_EXERCISE_:
The answer must consist solely of the line that contains "S2: button (GND, TEMP) -> switch (GND, TEMP)" and all subsequent lines of the data, each reproduced exactly.

_TASK DATA_:
══════

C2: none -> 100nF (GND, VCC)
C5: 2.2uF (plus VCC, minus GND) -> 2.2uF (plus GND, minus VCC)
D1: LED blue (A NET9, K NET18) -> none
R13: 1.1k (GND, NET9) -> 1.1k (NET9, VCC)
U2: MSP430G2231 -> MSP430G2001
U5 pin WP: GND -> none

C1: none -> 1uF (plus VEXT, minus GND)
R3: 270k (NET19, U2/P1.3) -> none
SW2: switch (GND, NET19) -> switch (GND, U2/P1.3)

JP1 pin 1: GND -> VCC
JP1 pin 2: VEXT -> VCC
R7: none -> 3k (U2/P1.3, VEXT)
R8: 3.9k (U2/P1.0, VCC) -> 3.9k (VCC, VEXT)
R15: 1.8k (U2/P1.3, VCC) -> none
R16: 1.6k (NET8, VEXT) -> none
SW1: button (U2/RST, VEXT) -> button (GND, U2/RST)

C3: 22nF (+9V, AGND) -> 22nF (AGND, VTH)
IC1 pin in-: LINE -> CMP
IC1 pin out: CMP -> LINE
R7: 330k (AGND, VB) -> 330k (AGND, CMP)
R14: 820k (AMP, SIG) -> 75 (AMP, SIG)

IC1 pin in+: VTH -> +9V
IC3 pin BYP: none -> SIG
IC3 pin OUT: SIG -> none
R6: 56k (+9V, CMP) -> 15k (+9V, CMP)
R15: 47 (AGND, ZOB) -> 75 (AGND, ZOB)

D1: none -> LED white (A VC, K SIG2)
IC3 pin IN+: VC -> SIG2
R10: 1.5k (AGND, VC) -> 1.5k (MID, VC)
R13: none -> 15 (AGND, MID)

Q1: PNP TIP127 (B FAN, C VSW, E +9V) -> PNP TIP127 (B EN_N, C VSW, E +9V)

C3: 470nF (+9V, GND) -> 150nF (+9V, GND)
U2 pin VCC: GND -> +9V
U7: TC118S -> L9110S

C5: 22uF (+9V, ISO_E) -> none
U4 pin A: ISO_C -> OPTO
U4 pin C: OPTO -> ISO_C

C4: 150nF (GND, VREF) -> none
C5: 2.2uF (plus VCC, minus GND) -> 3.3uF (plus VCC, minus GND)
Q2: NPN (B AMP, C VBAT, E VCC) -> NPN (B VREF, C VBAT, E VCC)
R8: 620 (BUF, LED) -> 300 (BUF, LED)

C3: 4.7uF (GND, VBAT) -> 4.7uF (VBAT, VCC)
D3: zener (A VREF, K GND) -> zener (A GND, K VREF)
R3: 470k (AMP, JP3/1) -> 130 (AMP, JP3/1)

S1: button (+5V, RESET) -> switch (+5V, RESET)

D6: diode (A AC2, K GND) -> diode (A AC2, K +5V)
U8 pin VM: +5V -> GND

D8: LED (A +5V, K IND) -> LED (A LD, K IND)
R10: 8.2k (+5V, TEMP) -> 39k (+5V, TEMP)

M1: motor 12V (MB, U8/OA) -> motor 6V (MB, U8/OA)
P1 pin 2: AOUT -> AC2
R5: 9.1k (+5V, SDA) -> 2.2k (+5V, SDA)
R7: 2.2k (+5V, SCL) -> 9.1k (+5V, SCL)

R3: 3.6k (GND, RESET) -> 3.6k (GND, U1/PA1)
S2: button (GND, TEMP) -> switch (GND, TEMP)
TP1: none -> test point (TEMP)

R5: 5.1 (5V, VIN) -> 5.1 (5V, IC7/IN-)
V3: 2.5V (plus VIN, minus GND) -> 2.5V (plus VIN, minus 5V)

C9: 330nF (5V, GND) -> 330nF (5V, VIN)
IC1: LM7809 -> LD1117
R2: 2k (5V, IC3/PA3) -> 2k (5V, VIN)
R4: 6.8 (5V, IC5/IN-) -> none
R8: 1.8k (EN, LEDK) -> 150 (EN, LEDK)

══════

_TASK ANSWER_:
S2: button (GND, TEMP) -> switch (GND, TEMP)
TP1: none -> test point (TEMP)

R5: 5.1 (5V, VIN) -> 5.1 (5V, IC7/IN-)
V3: 2.5V (plus VIN, minus GND) -> 2.5V (plus VIN, minus 5V)

C9: 330nF (5V, GND) -> 330nF (5V, VIN)
IC1: LM7809 -> LD1117
R2: 2k (5V, IC3/PA3) -> 2k (5V, VIN)
R4: 6.8 (5V, IC5/IN-) -> none
R8: 1.8k (EN, LEDK) -> 150 (EN, LEDK)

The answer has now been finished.